* **Directions for this task**
Both the line containing "camera: 160 degrees right, 5 degrees down" and the line containing "(661, 322) = (560, 316): orange" belong to the span. Output exactly that span from the listing below, and nothing outside it.

BEGIN Data records

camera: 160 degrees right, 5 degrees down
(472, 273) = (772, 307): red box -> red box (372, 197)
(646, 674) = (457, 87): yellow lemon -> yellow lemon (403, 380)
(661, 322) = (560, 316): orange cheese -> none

END Data records
BEGIN Data records

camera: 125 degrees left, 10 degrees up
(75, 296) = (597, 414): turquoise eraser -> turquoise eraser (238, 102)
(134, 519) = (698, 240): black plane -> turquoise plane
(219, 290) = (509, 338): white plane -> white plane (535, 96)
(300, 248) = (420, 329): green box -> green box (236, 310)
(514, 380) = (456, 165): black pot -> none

END Data records

* **Solution to this task**
camera: 160 degrees right, 5 degrees down
(472, 273) = (772, 307): red box -> red box (372, 197)
(646, 674) = (457, 87): yellow lemon -> yellow lemon (403, 380)
(661, 322) = (560, 316): orange cheese -> none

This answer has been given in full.